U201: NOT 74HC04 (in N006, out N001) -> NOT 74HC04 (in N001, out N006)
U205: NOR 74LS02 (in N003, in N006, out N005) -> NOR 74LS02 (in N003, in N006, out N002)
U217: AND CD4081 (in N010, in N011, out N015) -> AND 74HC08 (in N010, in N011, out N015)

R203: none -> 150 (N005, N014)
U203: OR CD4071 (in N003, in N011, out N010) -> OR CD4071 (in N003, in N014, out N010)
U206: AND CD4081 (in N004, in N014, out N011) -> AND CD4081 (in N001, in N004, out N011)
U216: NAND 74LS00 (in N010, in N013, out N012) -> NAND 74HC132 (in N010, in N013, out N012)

------------------------------------------------

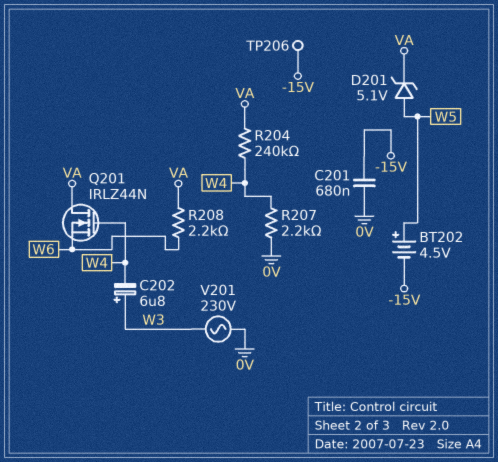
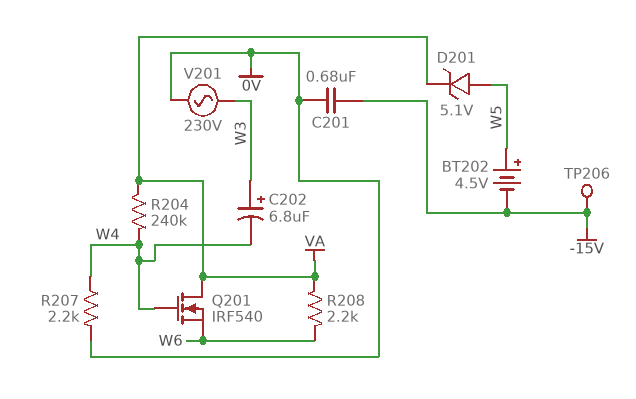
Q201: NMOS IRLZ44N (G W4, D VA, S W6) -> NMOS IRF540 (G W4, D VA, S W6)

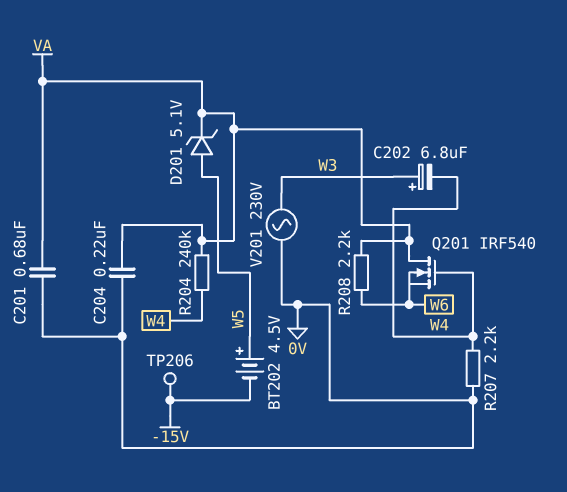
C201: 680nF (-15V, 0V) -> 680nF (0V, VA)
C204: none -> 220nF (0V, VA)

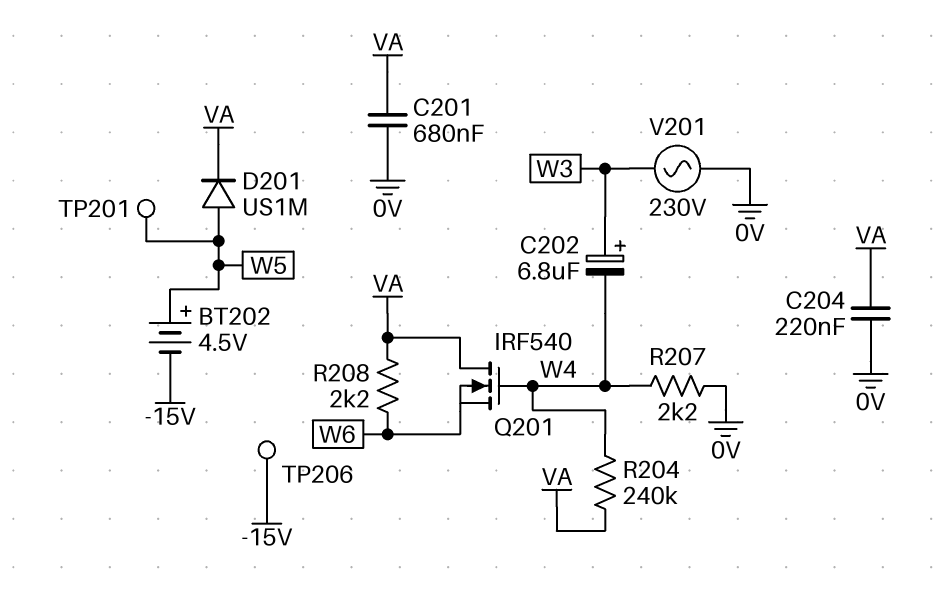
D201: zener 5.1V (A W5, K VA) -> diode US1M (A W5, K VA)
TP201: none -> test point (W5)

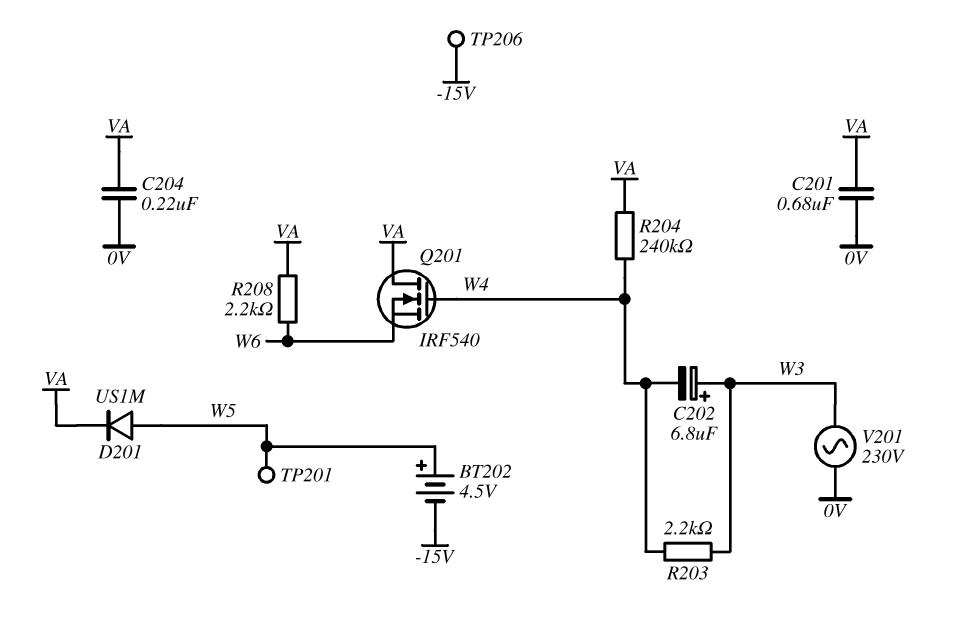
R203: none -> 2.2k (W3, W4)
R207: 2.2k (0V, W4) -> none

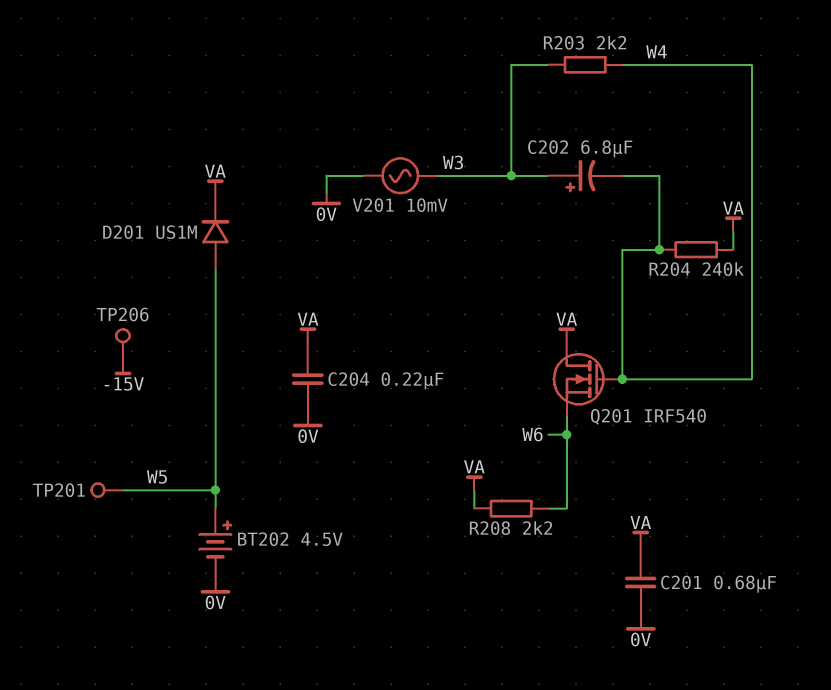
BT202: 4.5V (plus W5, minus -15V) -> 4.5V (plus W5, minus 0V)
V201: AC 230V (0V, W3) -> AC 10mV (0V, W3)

------------------------------------------------

## Task description
Would you retype exactly the lines above, from the line with "U203: OR CD4071" to the line with "U216: NAND 74LS00", with both end lines kept and nothing more?

## Expected answer
U203: OR CD4071 (in N003, in N011, out N010) -> OR CD4071 (in N003, in N014, out N010)
U206: AND CD4081 (in N004, in N014, out N011) -> AND CD4081 (in N001, in N004, out N011)
U216: NAND 74LS00 (in N010, in N013, out N012) -> NAND 74HC132 (in N010, in N013, out N012)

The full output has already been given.